[DATASET Boundary: Start]
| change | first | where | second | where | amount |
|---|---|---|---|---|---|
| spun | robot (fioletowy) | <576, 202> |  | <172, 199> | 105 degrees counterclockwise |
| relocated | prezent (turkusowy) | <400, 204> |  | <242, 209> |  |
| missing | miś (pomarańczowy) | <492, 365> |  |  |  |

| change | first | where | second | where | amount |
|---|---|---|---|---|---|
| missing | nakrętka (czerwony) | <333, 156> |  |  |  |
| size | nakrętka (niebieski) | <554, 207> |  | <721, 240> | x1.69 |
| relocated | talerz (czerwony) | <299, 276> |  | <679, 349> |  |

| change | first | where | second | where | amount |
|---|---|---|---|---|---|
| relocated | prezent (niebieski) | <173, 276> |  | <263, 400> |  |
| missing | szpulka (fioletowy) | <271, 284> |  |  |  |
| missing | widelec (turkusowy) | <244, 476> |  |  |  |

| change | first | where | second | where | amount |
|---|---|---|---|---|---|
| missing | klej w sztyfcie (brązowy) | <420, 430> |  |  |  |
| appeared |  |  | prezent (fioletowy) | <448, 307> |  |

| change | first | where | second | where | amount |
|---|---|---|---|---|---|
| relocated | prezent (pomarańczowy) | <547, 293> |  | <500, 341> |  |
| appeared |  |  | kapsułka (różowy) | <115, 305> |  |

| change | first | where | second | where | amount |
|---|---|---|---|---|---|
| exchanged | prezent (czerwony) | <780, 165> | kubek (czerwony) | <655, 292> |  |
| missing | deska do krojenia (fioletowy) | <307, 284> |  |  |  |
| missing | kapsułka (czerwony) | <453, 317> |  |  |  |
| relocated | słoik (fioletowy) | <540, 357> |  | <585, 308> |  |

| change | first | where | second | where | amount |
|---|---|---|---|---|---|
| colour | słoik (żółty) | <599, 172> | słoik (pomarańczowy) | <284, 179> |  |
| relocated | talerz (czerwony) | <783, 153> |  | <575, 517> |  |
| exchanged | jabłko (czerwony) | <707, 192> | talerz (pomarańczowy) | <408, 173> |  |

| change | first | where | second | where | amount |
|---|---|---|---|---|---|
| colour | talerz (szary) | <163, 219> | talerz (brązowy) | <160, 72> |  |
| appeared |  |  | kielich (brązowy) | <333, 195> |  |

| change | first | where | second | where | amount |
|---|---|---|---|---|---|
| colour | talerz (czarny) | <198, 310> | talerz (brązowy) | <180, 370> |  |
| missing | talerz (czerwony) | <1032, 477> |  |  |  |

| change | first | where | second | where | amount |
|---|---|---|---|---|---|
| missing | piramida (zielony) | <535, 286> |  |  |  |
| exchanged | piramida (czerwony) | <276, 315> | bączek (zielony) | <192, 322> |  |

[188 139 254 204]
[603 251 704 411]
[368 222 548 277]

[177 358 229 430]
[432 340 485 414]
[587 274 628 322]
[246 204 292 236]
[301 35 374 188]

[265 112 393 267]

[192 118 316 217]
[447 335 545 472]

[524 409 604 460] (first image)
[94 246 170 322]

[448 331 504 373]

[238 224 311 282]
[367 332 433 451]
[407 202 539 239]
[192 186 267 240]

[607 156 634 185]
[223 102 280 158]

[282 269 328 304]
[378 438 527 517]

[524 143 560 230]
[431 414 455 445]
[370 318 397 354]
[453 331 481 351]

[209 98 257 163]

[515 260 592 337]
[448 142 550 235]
[DATASET Boundary: End]
TASK DIRECTIONS: Output the listing in full. Leave every line unchanged.

SOLUTION FOR THIS PROBLEM:
| change | first | where | second | where | amount |
|---|---|---|---|---|---|
| spun | robot (fioletowy) | <576, 202> |  | <172, 199> | 105 degrees counterclockwise |
| relocated | prezent (turkusowy) | <400, 204> |  | <242, 209> |  |
| missing | miś (pomarańczowy) | <492, 365> |  |  |  |

| change | first | where | second | where | amount |
|---|---|---|---|---|---|
| missing | nakrętka (czerwony) | <333, 156> |  |  |  |
| size | nakrętka (niebieski) | <554, 207> |  | <721, 240> | x1.69 |
| relocated | talerz (czerwony) | <299, 276> |  | <679, 349> |  |

| change | first | where | second | where | amount |
|---|---|---|---|---|---|
| relocated | prezent (niebieski) | <173, 276> |  | <263, 400> |  |
| missing | szpulka (fioletowy) | <271, 284> |  |  |  |
| missing | widelec (turkusowy) | <244, 476> |  |  |  |

| change | first | where | second | where | amount |
|---|---|---|---|---|---|
| missing | klej w sztyfcie (brązowy) | <420, 430> |  |  |  |
| appeared |  |  | prezent (fioletowy) | <448, 307> |  |

| change | first | where | second | where | amount |
|---|---|---|---|---|---|
| relocated | prezent (pomarańczowy) | <547, 293> |  | <500, 341> |  |
| appeared |  |  | kapsułka (różowy) | <115, 305> |  |

| change | first | where | second | where | amount |
|---|---|---|---|---|---|
| exchanged | prezent (czerwony) | <780, 165> | kubek (czerwony) | <655, 292> |  |
| missing | deska do krojenia (fioletowy) | <307, 284> |  |  |  |
| missing | kapsułka (czerwony) | <453, 317> |  |  |  |
| relocated | słoik (fioletowy) | <540, 357> |  | <585, 308> |  |

| change | first | where | second | where | amount |
|---|---|---|---|---|---|
| colour | słoik (żółty) | <599, 172> | słoik (pomarańczowy) | <284, 179> |  |
| relocated | talerz (czerwony) | <783, 153> |  | <575, 517> |  |
| exchanged | jabłko (czerwony) | <707, 192> | talerz (pomarańczowy) | <408, 173> |  |

| change | first | where | second | where | amount |
|---|---|---|---|---|---|
| colour | talerz (szary) | <163, 219> | talerz (brązowy) | <160, 72> |  |
| appeared |  |  | kielich (brązowy) | <333, 195> |  |

| change | first | where | second | where | amount |
|---|---|---|---|---|---|
| colour | talerz (czarny) | <198, 310> | talerz (brązowy) | <180, 370> |  |
| missing | talerz (czerwony) | <1032, 477> |  |  |  |

| change | first | where | second | where | amount |
|---|---|---|---|---|---|
| missing | piramida (zielony) | <535, 286> |  |  |  |
| exchanged | piramida (czerwony) | <276, 315> | bączek (zielony) | <192, 322> |  |

[188 139 254 204]
[603 251 704 411]
[368 222 548 277]

[177 358 229 430]
[432 340 485 414]
[587 274 628 322]
[246 204 292 236]
[301 35 374 188]

[265 112 393 267]

[192 118 316 217]
[447 335 545 472]

[524 409 604 460] (first image)
[94 246 170 322]

[448 331 504 373]

[238 224 311 282]
[367 332 433 451]
[407 202 539 239]
[192 186 267 240]

[607 156 634 185]
[223 102 280 158]

[282 269 328 304]
[378 438 527 517]

[524 143 560 230]
[431 414 455 445]
[370 318 397 354]
[453 331 481 351]

[209 98 257 163]

[515 260 592 337]
[448 142 550 235]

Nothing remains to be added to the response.